#### [Record excerpts]
__________________________________________________

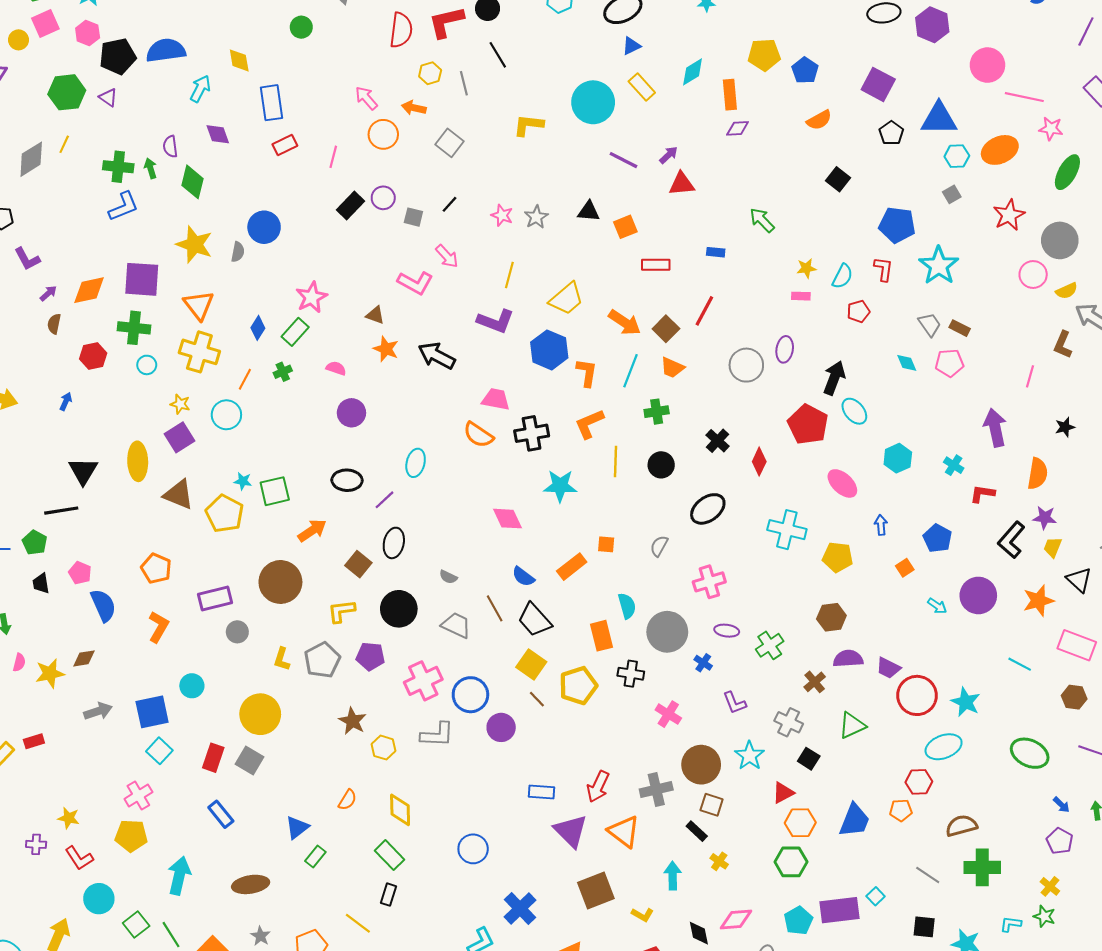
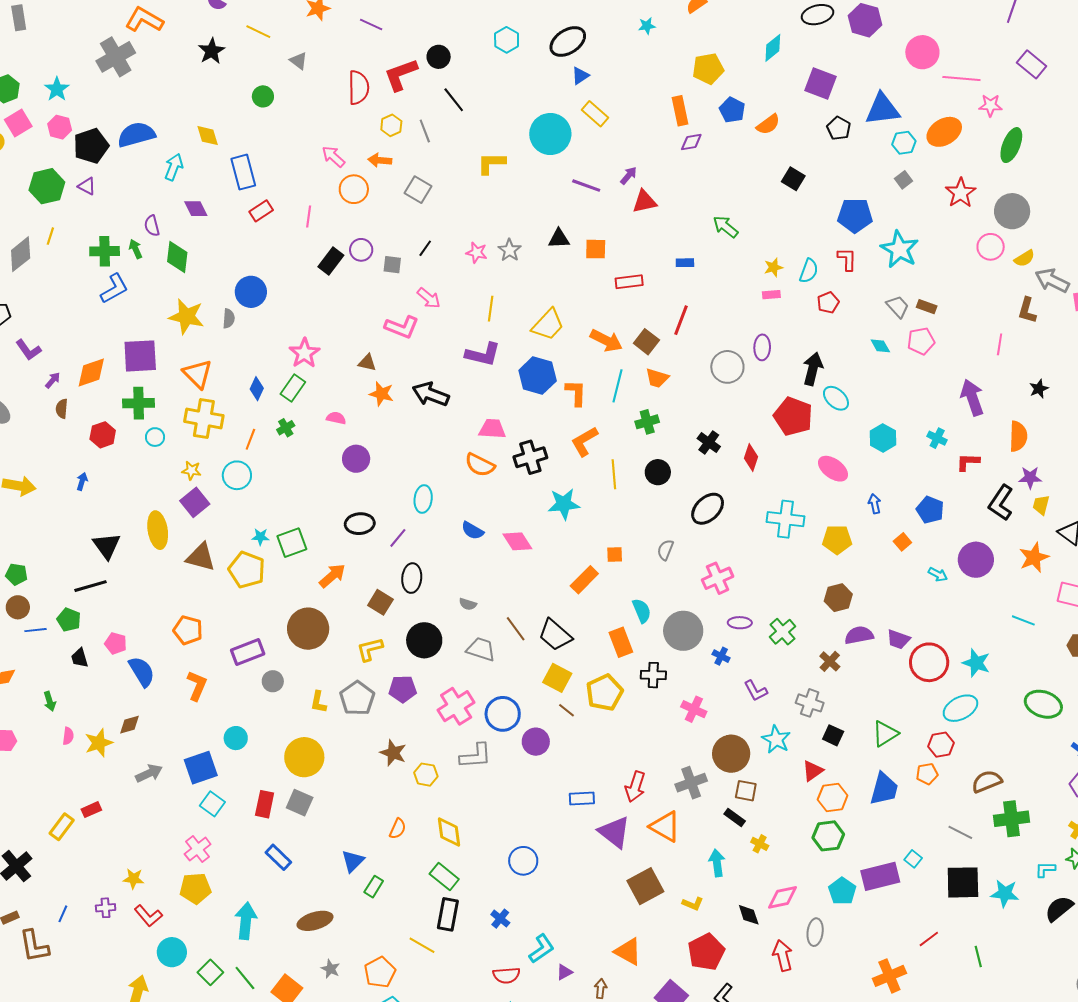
blue pentagon: (805, 70) -> (732, 110), moved
cyan diamond: (693, 72) -> (773, 48), moved
orange square: (625, 227) -> (596, 249), turned 30
blue semicircle: (523, 577) -> (473, 531), moved
green triangle: (852, 725) -> (885, 734), moved
black rectangle: (388, 895) -> (448, 914), size x1.5
blue cross: (520, 909) -> (500, 919), moved, size x0.6
black square: (924, 927) -> (963, 882), size x1.6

__________________________________________________

Exactly the lines from the one containing "blue semicircle: (523, 577)" through the last line of the material above are to be returned, with nothing else.

blue semicircle: (523, 577) -> (473, 531), moved
green triangle: (852, 725) -> (885, 734), moved
black rectangle: (388, 895) -> (448, 914), size x1.5
blue cross: (520, 909) -> (500, 919), moved, size x0.6
black square: (924, 927) -> (963, 882), size x1.6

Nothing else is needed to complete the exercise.